**PROBLEM STATEMENT:** Copying task for the records below: reproduce each one exactly and drop the pictures.
________________
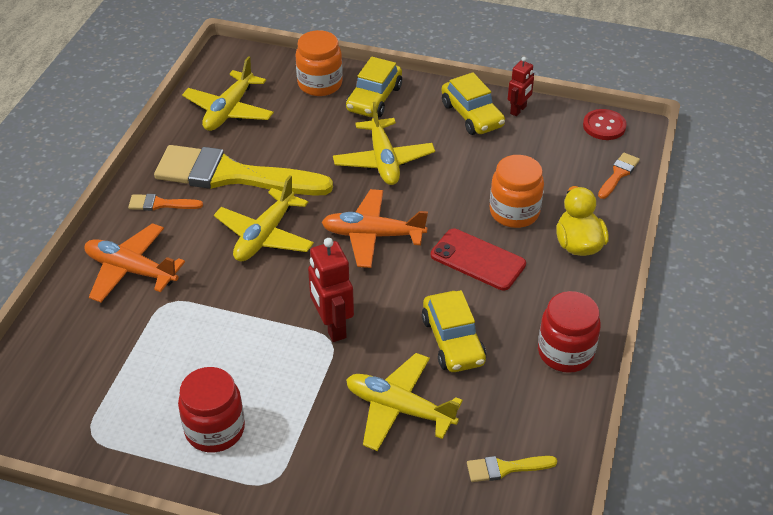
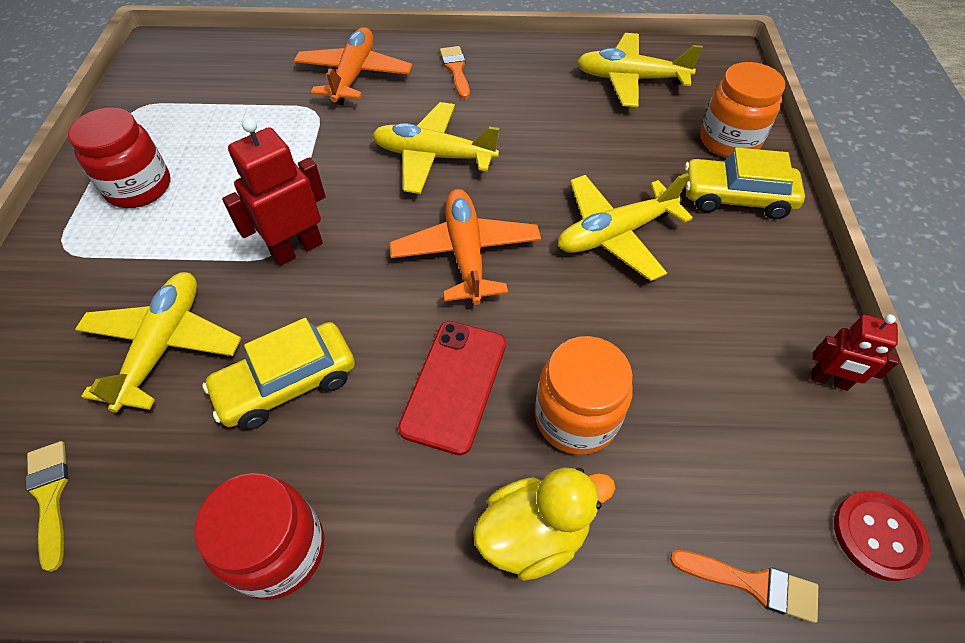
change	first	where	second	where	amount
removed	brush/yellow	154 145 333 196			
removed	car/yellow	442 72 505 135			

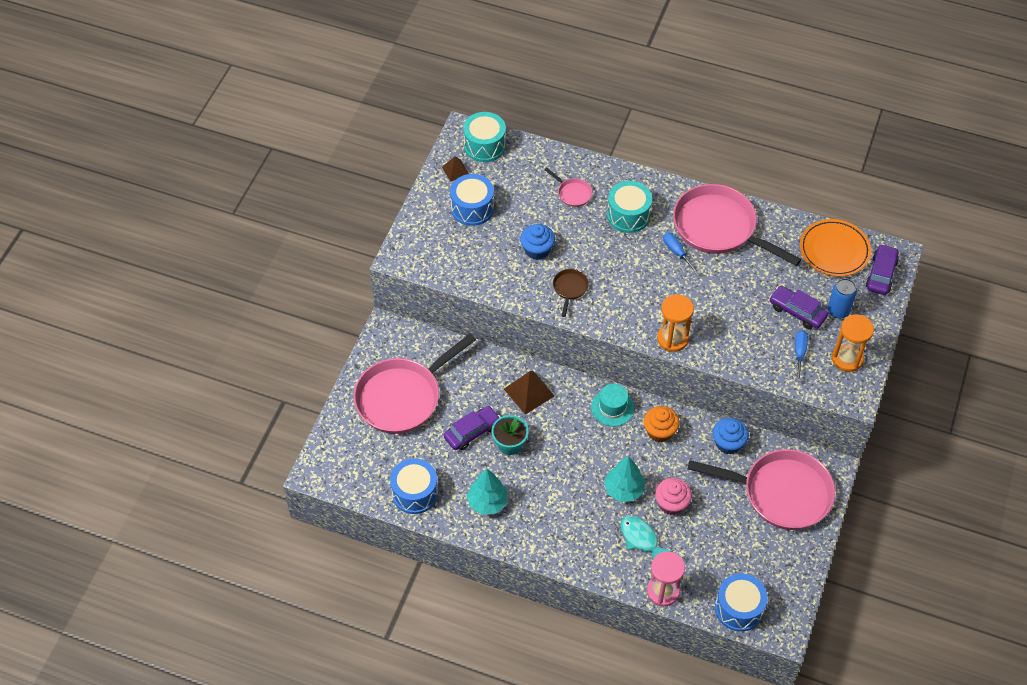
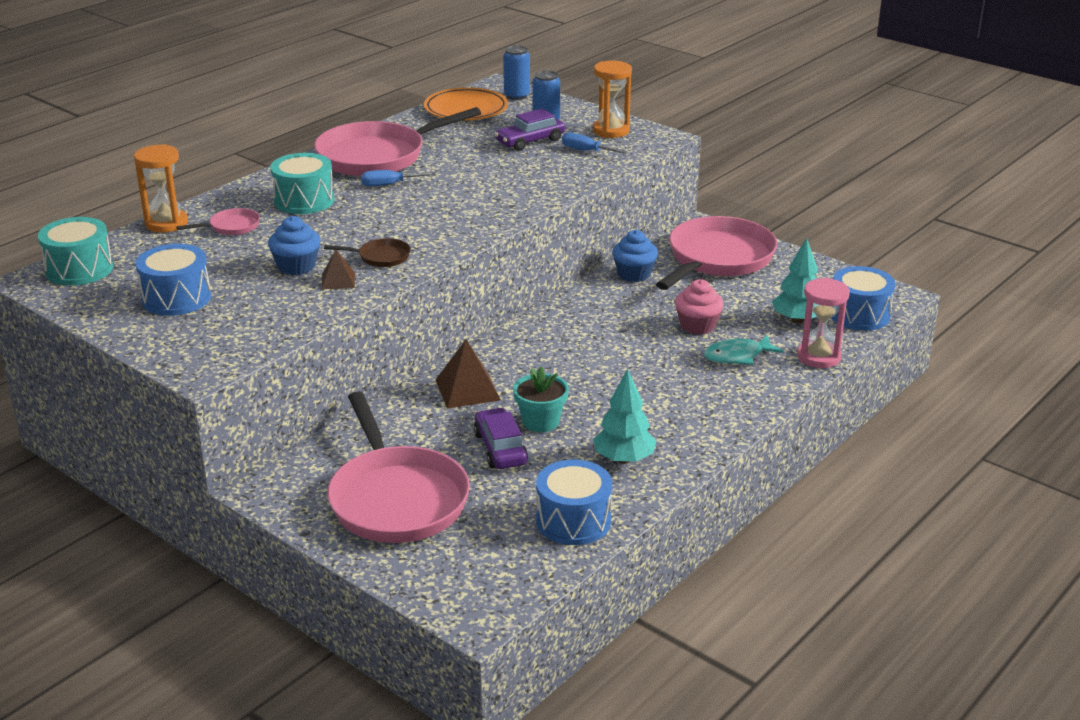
change	first	where	second	where	amount
moved	hourglass/orange	657 294 694 352		134 144 188 233	
moved	pyramid/brown	442 156 469 182		321 249 355 289	
turned	pan/brown	553 269 589 317		324 238 411 267	150 degrees clockwise
replaced	car/purple	866 244 899 295	can/blue	503 45 530 100	
moved	tree/turquoise	604 456 645 502		772 238 818 323	
removed	hat/turquoise	591 384 634 426			
removed	cupcake/orange	644 406 679 442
________________
**YOUR RESPONSE:**
change	first	where	second	where	amount
removed	brush/yellow	154 145 333 196			
removed	car/yellow	442 72 505 135			

change	first	where	second	where	amount
moved	hourglass/orange	657 294 694 352		134 144 188 233	
moved	pyramid/brown	442 156 469 182		321 249 355 289	
turned	pan/brown	553 269 589 317		324 238 411 267	150 degrees clockwise
replaced	car/purple	866 244 899 295	can/blue	503 45 530 100	
moved	tree/turquoise	604 456 645 502		772 238 818 323	
removed	hat/turquoise	591 384 634 426			
removed	cupcake/orange	644 406 679 442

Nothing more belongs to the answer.